#### WHAT YOU SHOULD DO:
Could you reproduce, from the records below, everything from the line with "IR pin VCC: 5V -> none" down to the line with "RELAY1: 5V-2CH -> SSR-2CH", keeping both of those lines and changing nothing?

#### INPUT DATA:
^^^^
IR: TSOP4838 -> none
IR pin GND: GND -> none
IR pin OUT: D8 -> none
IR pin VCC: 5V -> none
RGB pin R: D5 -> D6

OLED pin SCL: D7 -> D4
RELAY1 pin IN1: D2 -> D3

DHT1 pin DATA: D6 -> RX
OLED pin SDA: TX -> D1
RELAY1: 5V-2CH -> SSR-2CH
^^^^
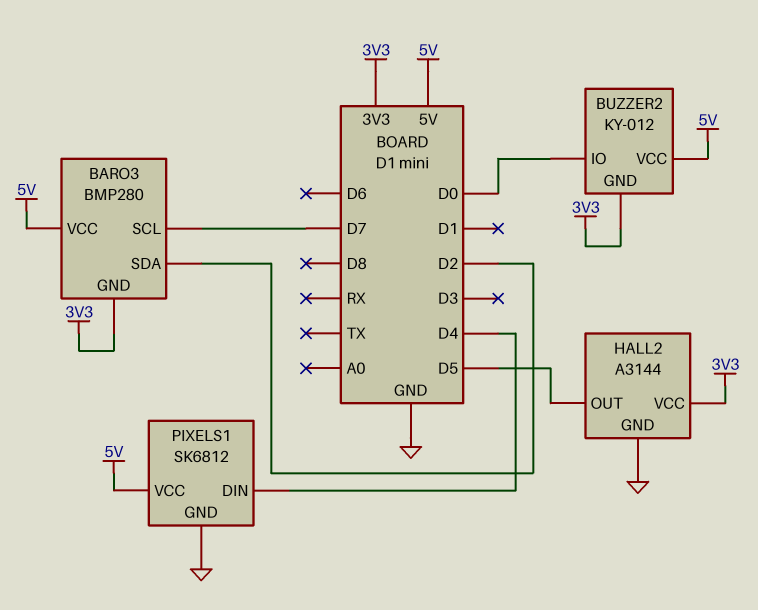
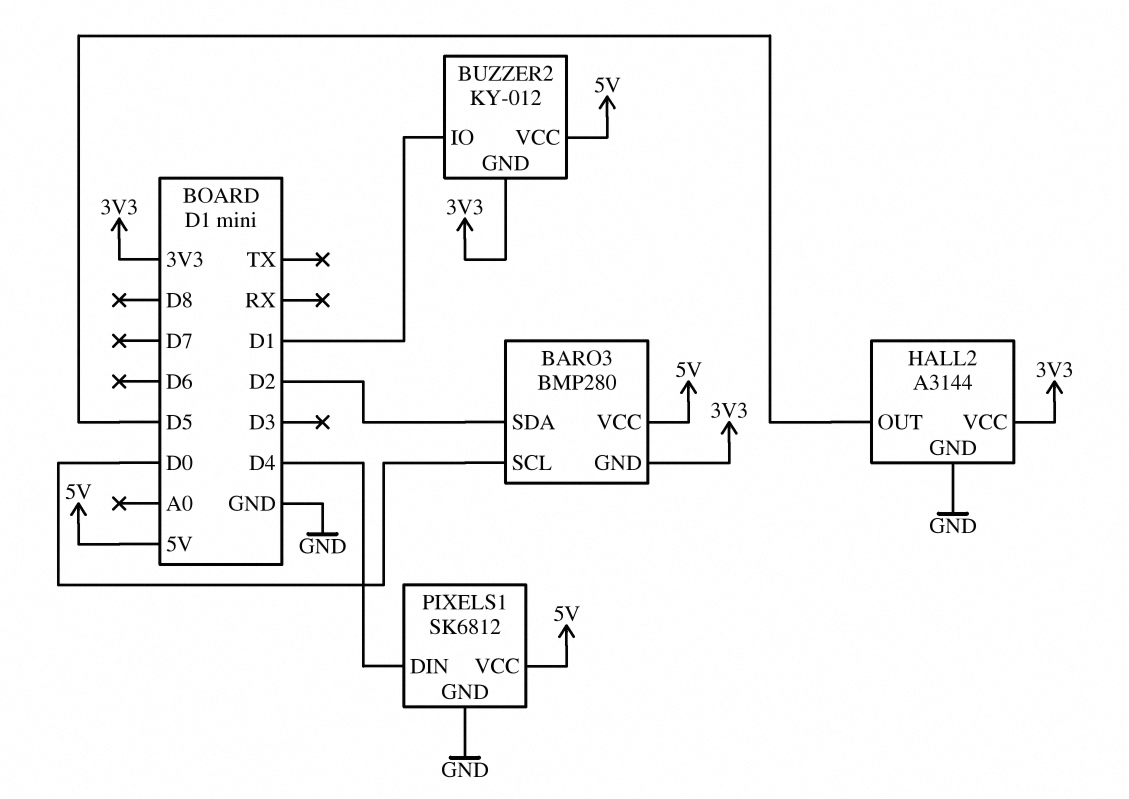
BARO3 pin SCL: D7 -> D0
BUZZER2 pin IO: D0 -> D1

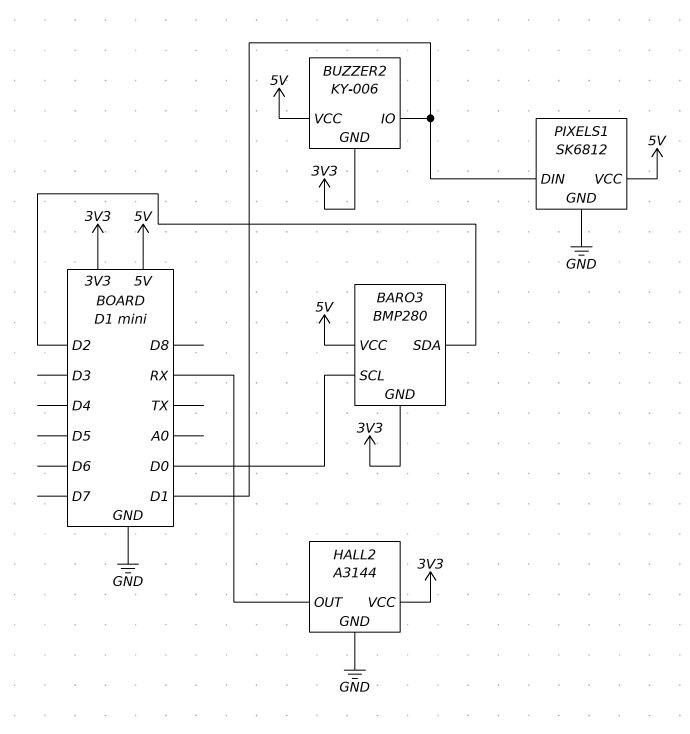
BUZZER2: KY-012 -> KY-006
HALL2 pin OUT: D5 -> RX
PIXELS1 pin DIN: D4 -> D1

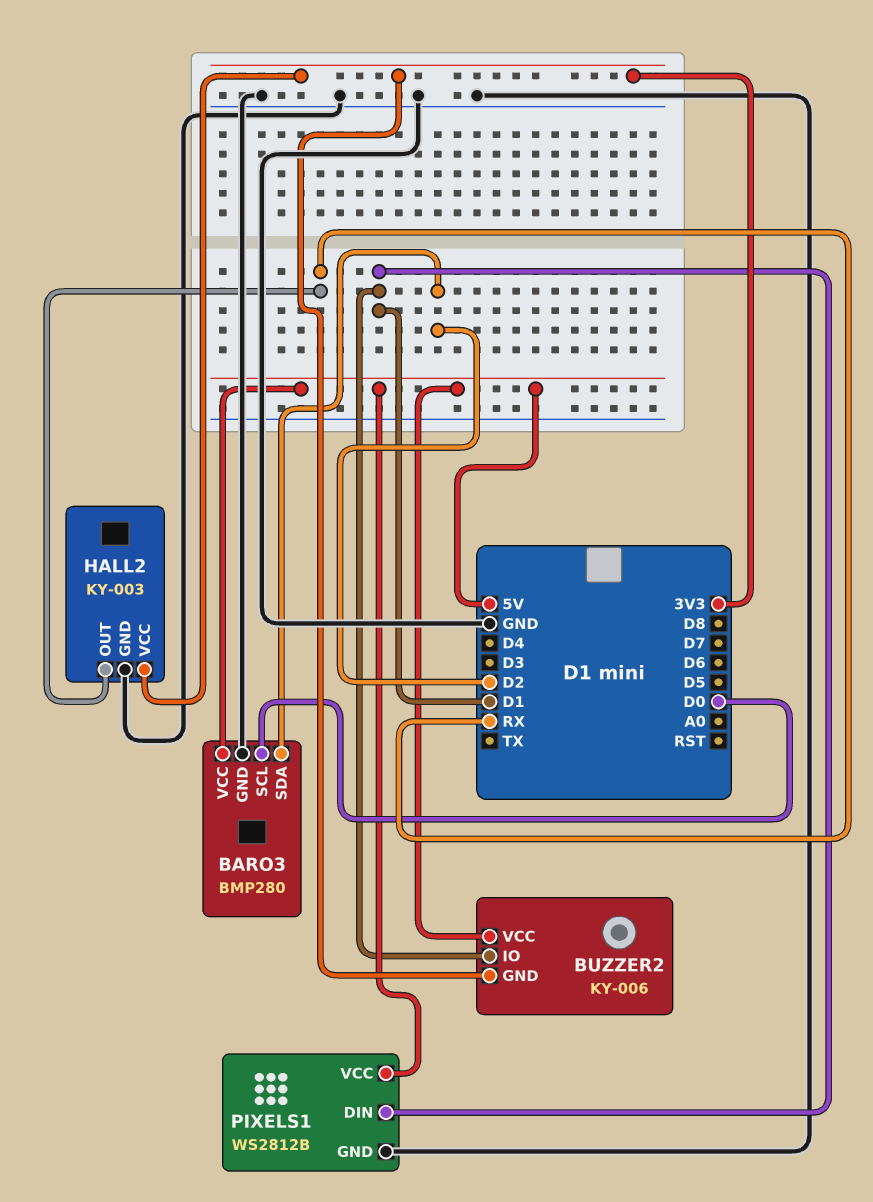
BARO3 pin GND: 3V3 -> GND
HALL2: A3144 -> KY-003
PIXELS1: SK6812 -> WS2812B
^^^^
#### RESPONSE AREA:
IR pin VCC: 5V -> none
RGB pin R: D5 -> D6

OLED pin SCL: D7 -> D4
RELAY1 pin IN1: D2 -> D3

DHT1 pin DATA: D6 -> RX
OLED pin SDA: TX -> D1
RELAY1: 5V-2CH -> SSR-2CH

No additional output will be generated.